### Description of the task
Check every line of the material below, and show those that contain "NAND".

### Supplied records
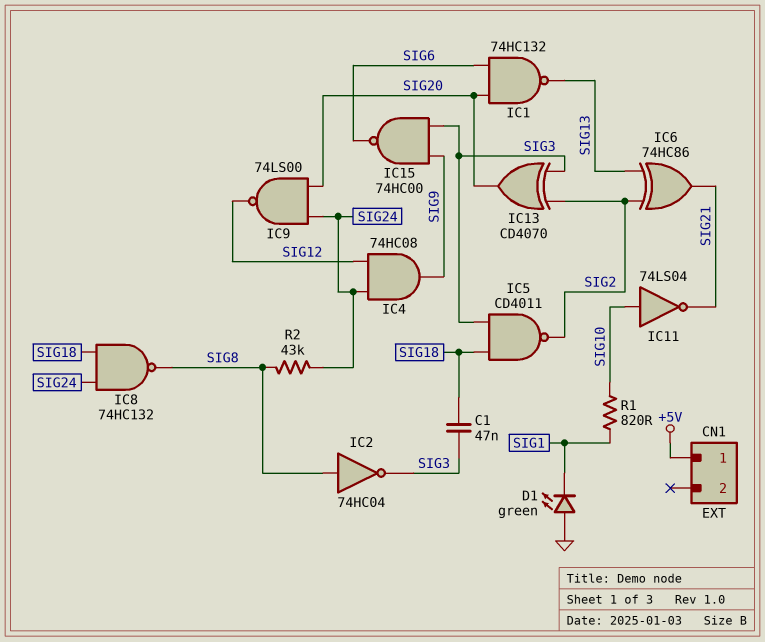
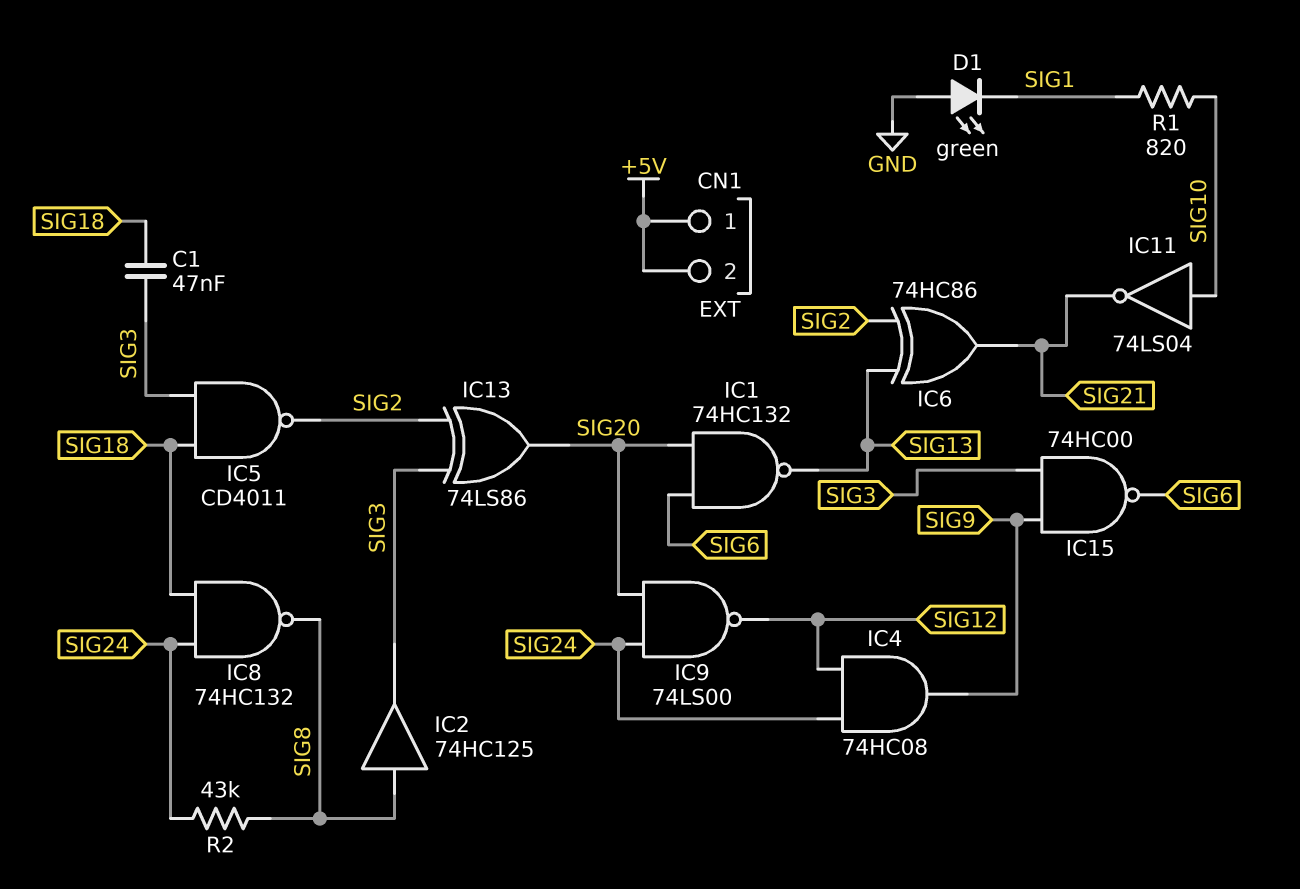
CN1 pin 2: none -> +5V
IC2: NOT 74HC04 (in SIG8, out SIG3) -> buffer 74HC125 (in SIG8, out SIG3)
IC13: XOR CD4070 (in SIG2, in SIG3, out SIG20) -> XOR 74LS86 (in SIG2, in SIG3, out SIG20)

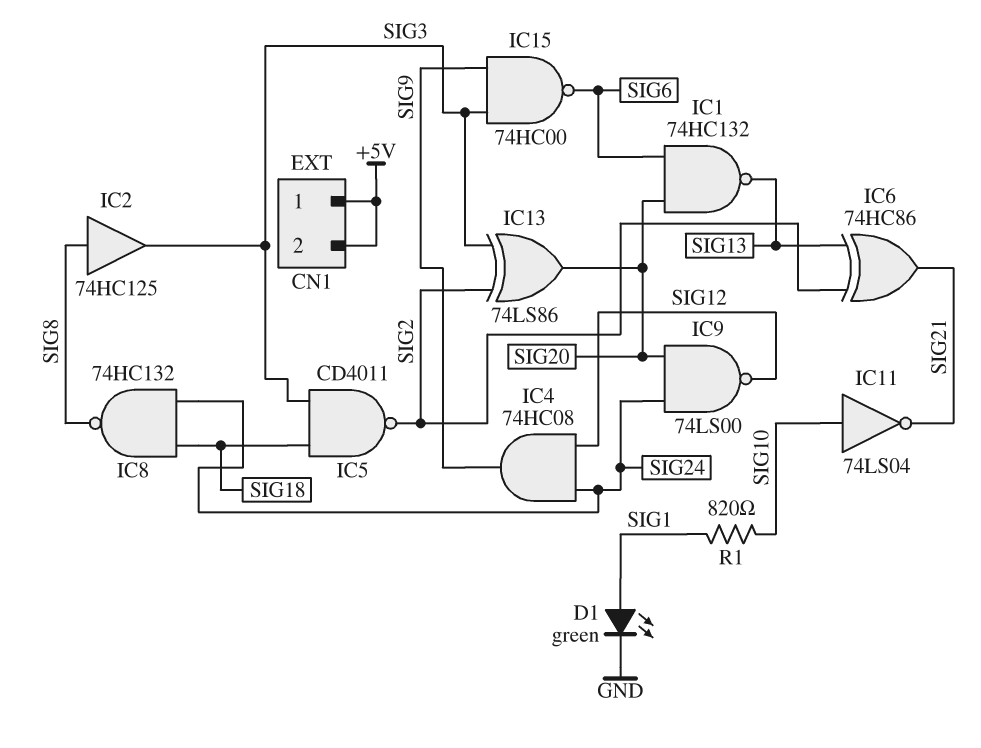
C1: 47nF (SIG3, SIG18) -> none
D1: LED green (A GND, K SIG1) -> LED green (A SIG1, K GND)
R2: 43k (SIG8, SIG24) -> none

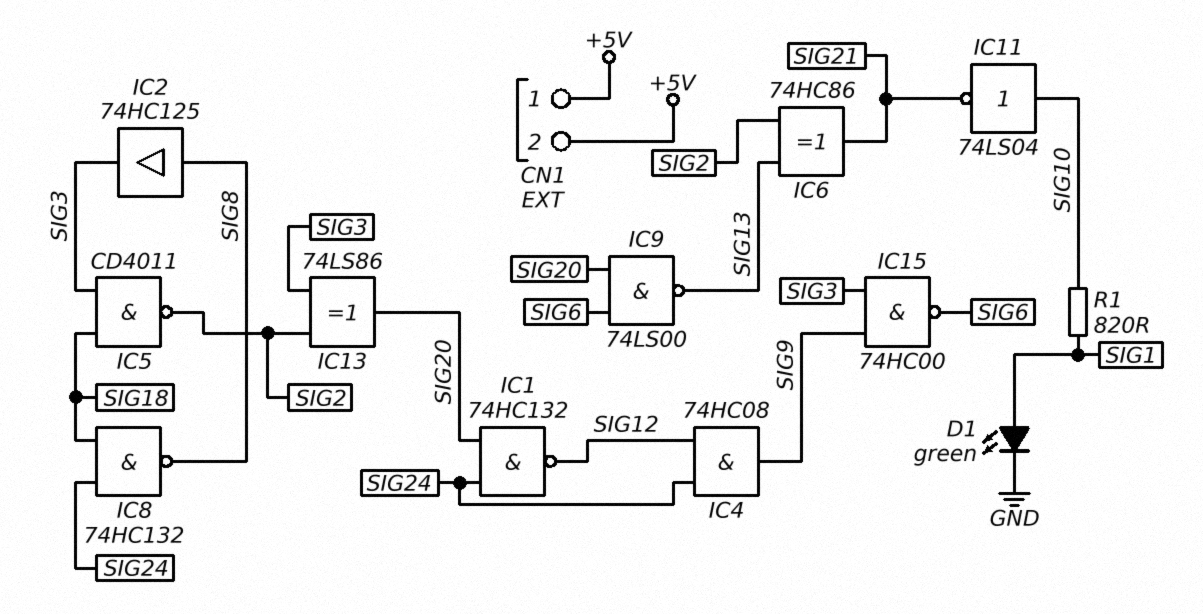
IC1: NAND 74HC132 (in SIG6, in SIG20, out SIG13) -> NAND 74HC132 (in SIG20, in SIG24, out SIG12)
IC9: NAND 74LS00 (in SIG20, in SIG24, out SIG12) -> NAND 74LS00 (in SIG6, in SIG20, out SIG13)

### Exercise answer
IC1: NAND 74HC132 (in SIG6, in SIG20, out SIG13) -> NAND 74HC132 (in SIG20, in SIG24, out SIG12)
IC9: NAND 74LS00 (in SIG20, in SIG24, out SIG12) -> NAND 74LS00 (in SIG6, in SIG20, out SIG13)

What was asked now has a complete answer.